(Stored data entries)
= Beginning of Section =

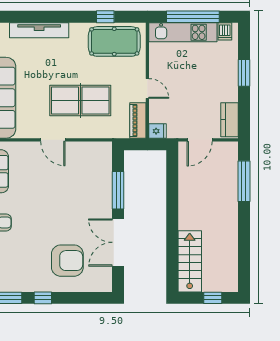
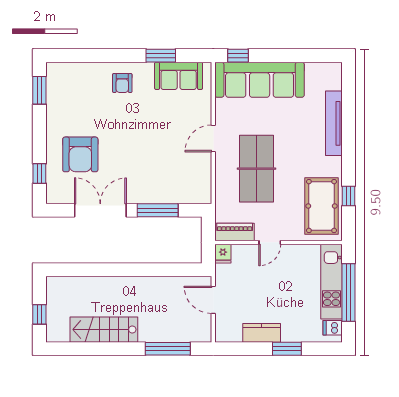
kitchen counter: (230, 120) -> (262, 333), moved
stairs: (190, 261) -> (104, 330), moved, turned 180
window: (43, 298) -> (39, 173), moved

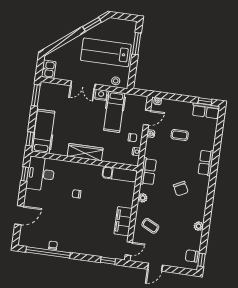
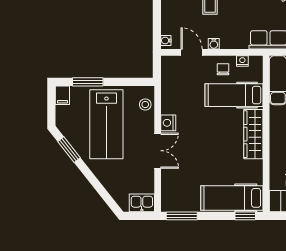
filing cabinet: (130, 25) -> (62, 95), added
hospital bed: (114, 112) -> (234, 95), moved, turned 180

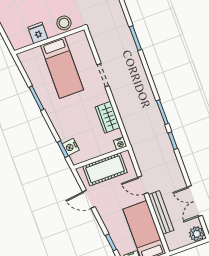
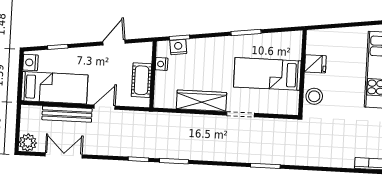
wardrobe: (108, 117) -> (201, 101), width x1.50
nightstand: (120, 143) -> (162, 64), moved
cot: (105, 169) -> (141, 80), width x0.73, depth x0.75

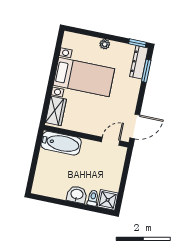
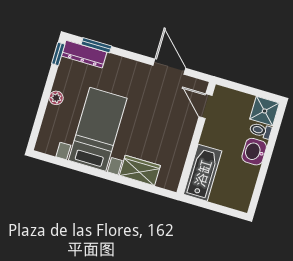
wall: (86, 136) -> (196, 138), moved
door: (111, 141) -> (206, 106), moved
bathtub: (61, 143) -> (203, 173), moved

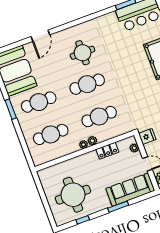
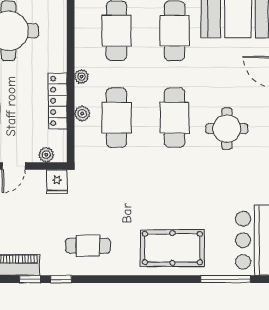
plant: (92, 141) -> (82, 114), moved
locker: (107, 151) -> (58, 101), width x1.53

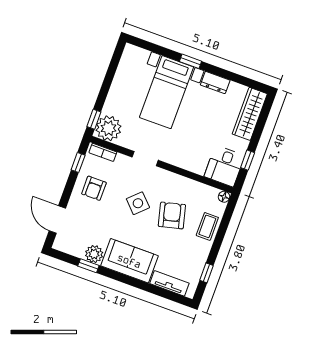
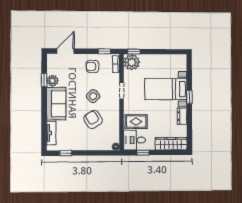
rug: (198, 154) -> (136, 122), added
armchair: (172, 215) -> (93, 119), turned -106
coffee table: (207, 226) -> (94, 143), removed

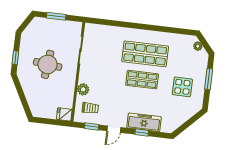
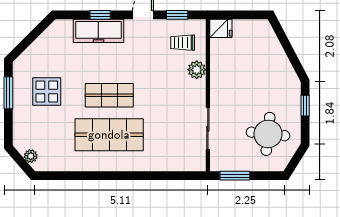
window: (56, 16) -> (235, 176), moved
round table: (48, 64) -> (268, 134), moved
window: (209, 79) -> (8, 93), moved

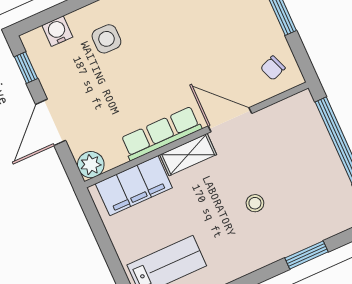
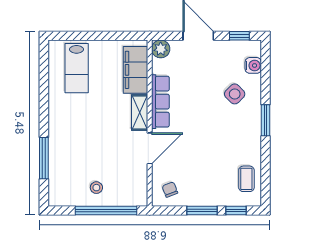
side table: (106, 39) -> (235, 94), turned 45
stool: (255, 203) -> (96, 188), moved
window: (307, 255) -> (44, 158), width x1.44

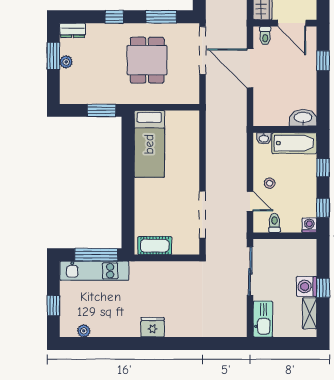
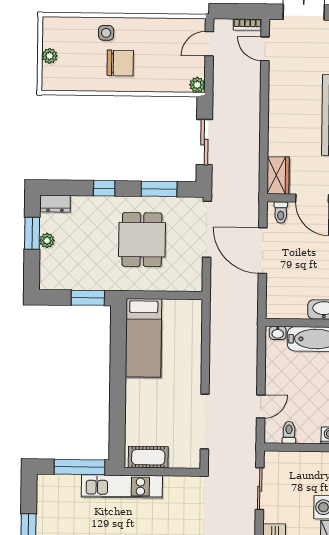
stool: (270, 183) -> (284, 386), removed
door: (250, 201) -> (261, 406), hinge flipped
kitchen unit: (94, 271) -> (122, 486), moved
sliding door: (250, 271) -> (260, 489), width x0.73

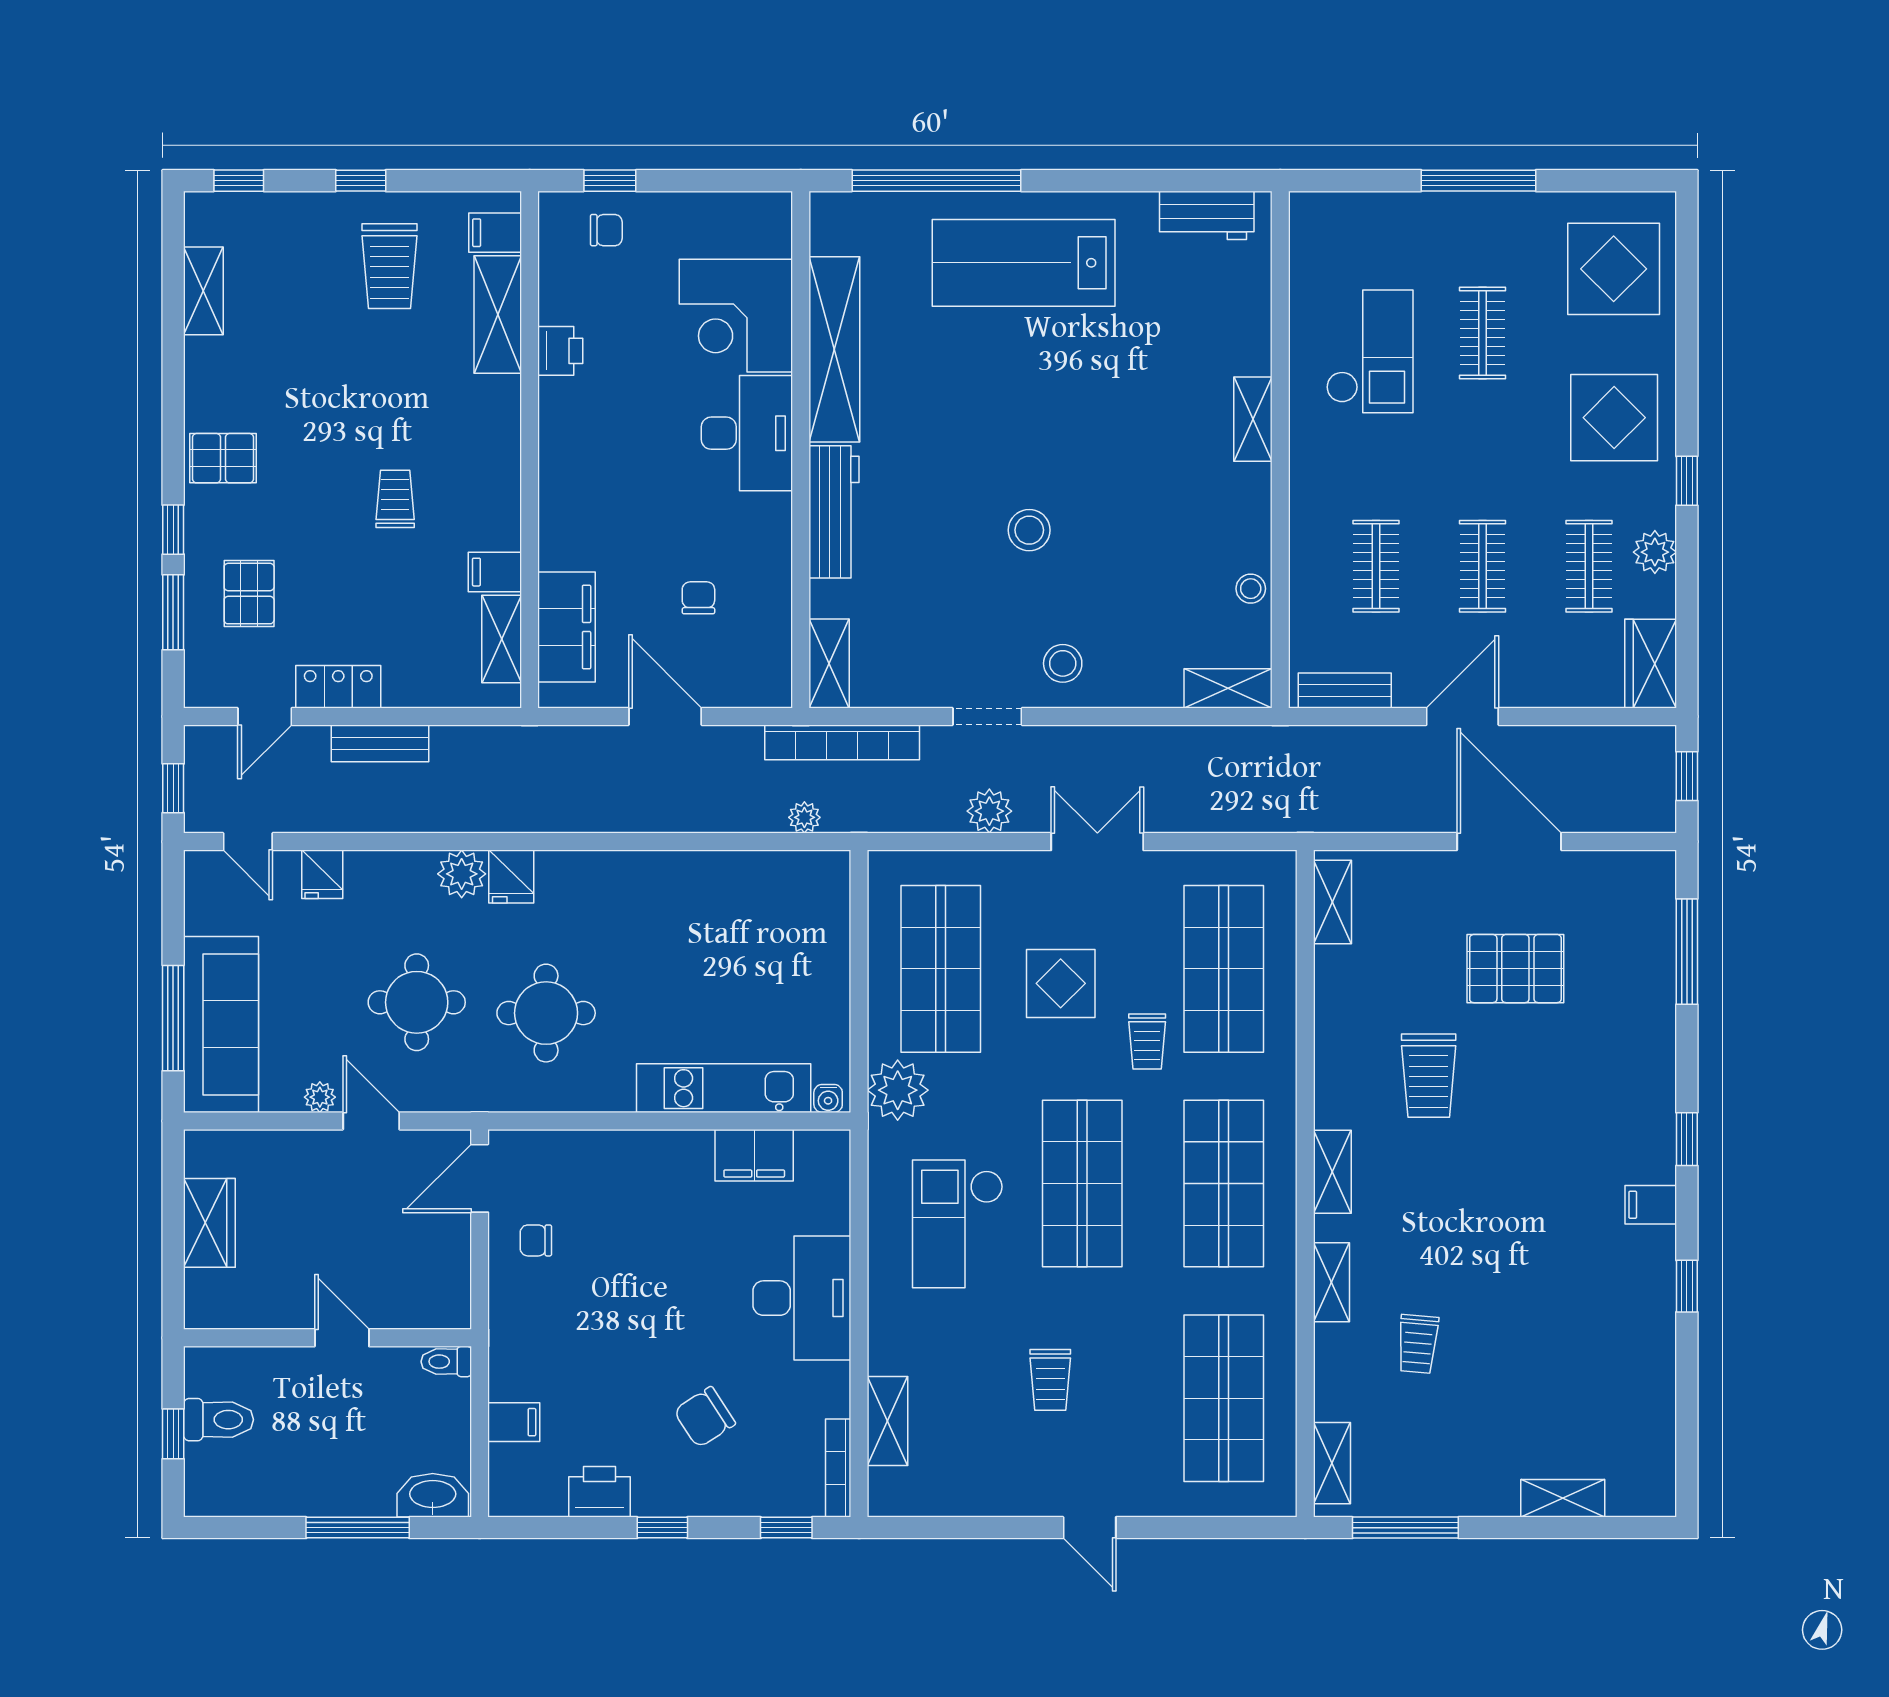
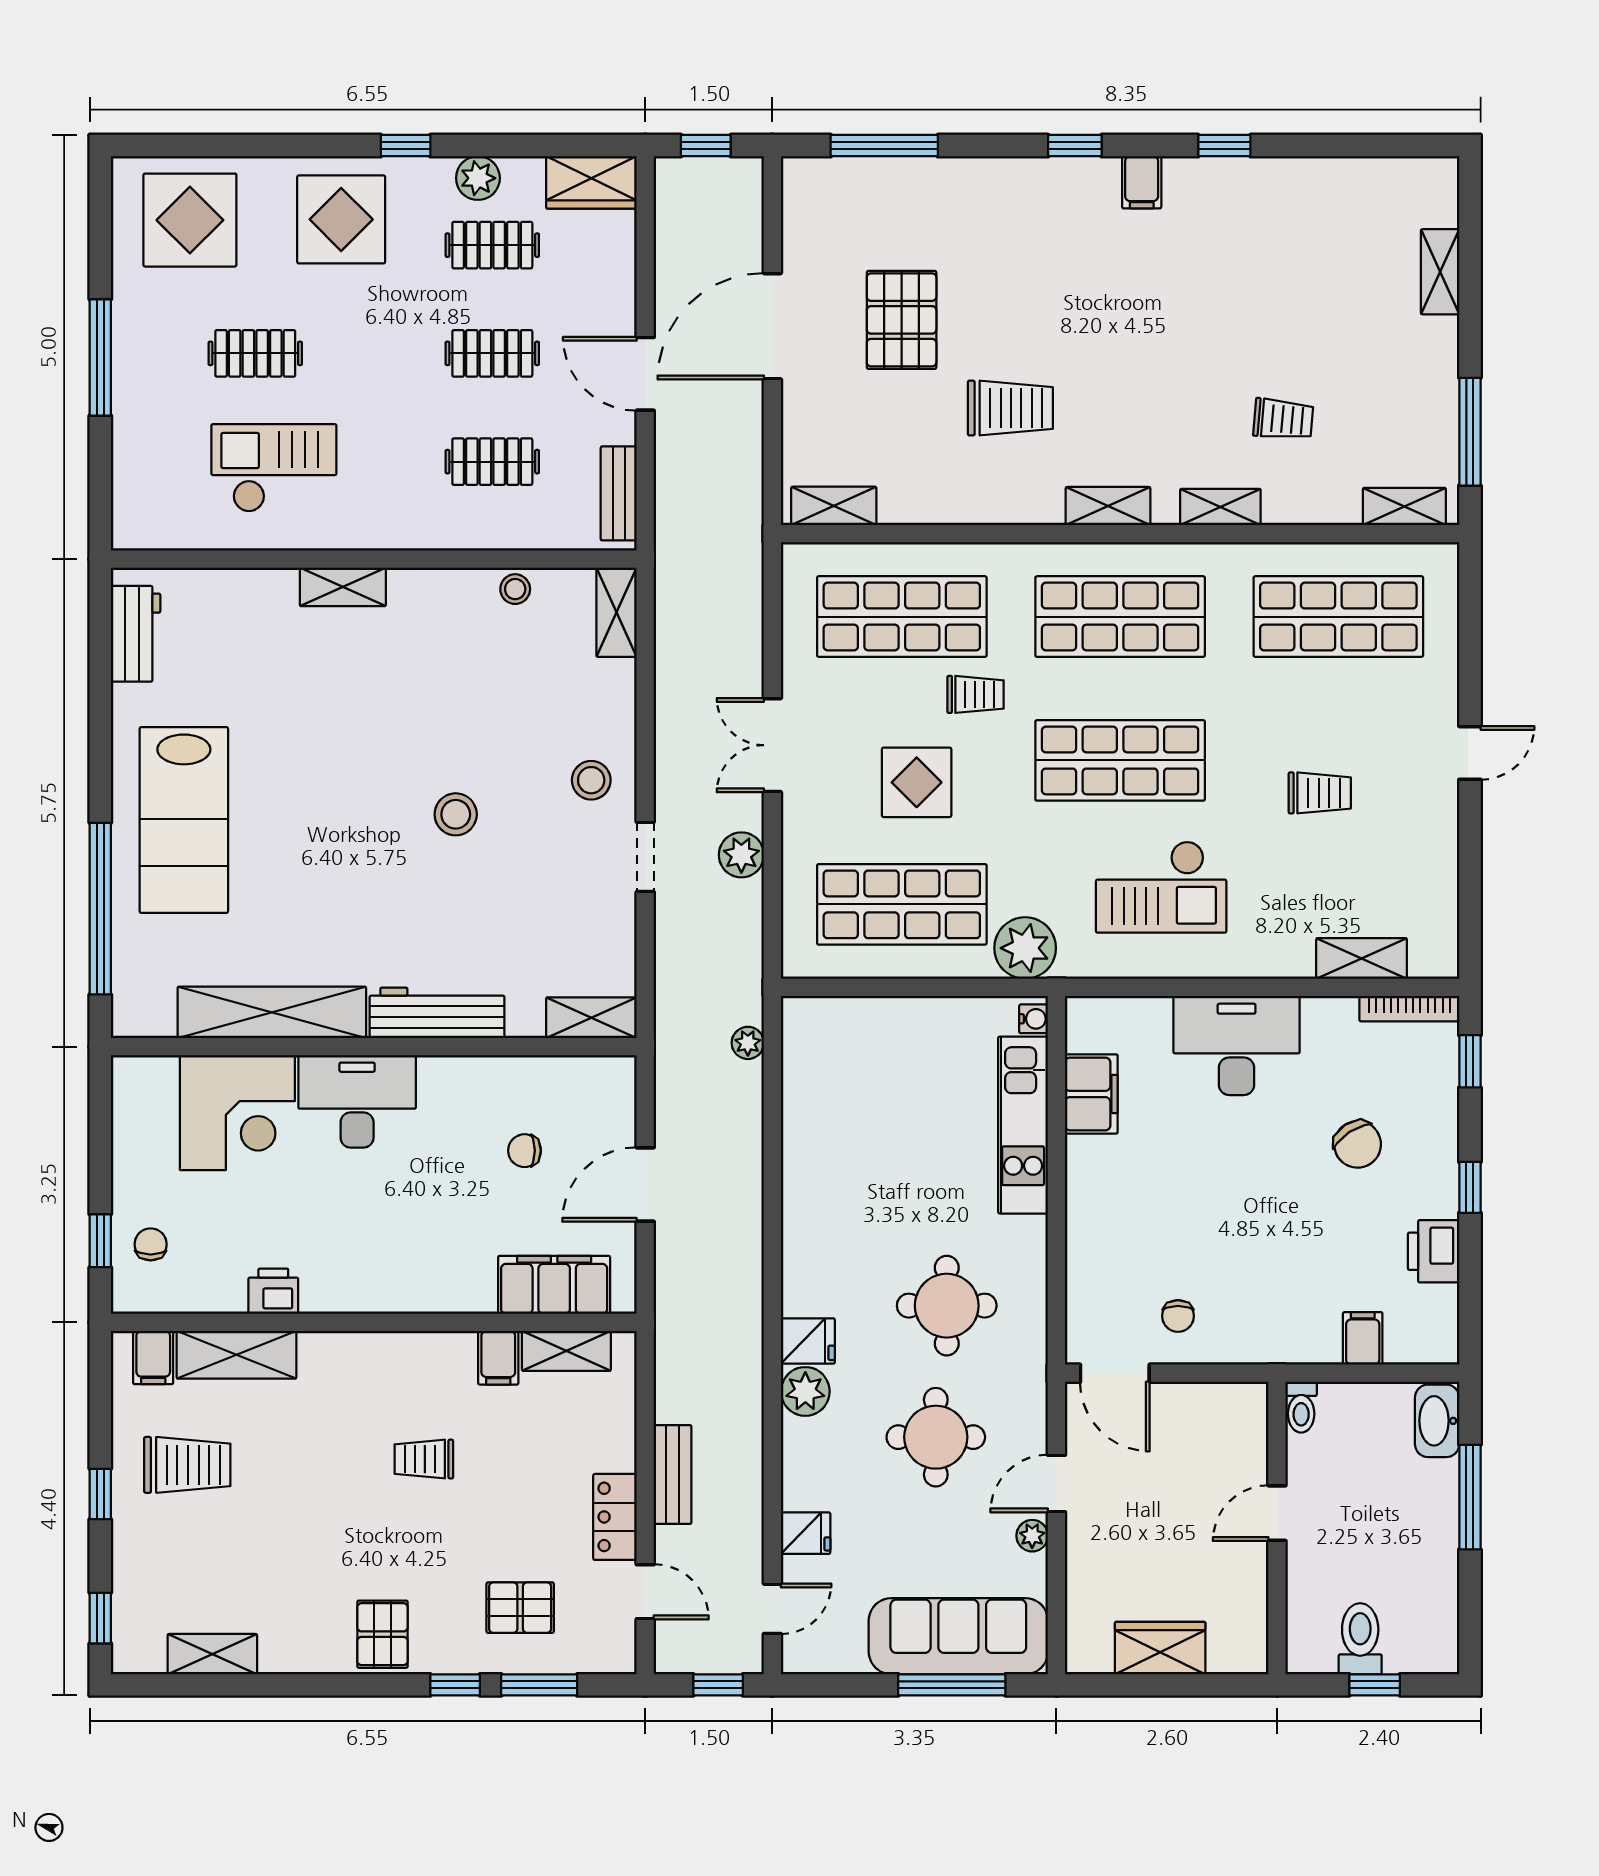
bookcase: (842, 742) -> (671, 1004), removed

= End of Section =

• _Your instructions_
Where a picture appears in the records above, omit it, and transcribe exactly the stretch of lines from the one with "armchair: (172, 215)" through the one with "door: (250, 201) -> (261, 406), hinge flipped".

• _Result below_
armchair: (172, 215) -> (93, 119), turned -106
coffee table: (207, 226) -> (94, 143), removed

window: (56, 16) -> (235, 176), moved
round table: (48, 64) -> (268, 134), moved
window: (209, 79) -> (8, 93), moved

side table: (106, 39) -> (235, 94), turned 45
stool: (255, 203) -> (96, 188), moved
window: (307, 255) -> (44, 158), width x1.44

stool: (270, 183) -> (284, 386), removed
door: (250, 201) -> (261, 406), hinge flipped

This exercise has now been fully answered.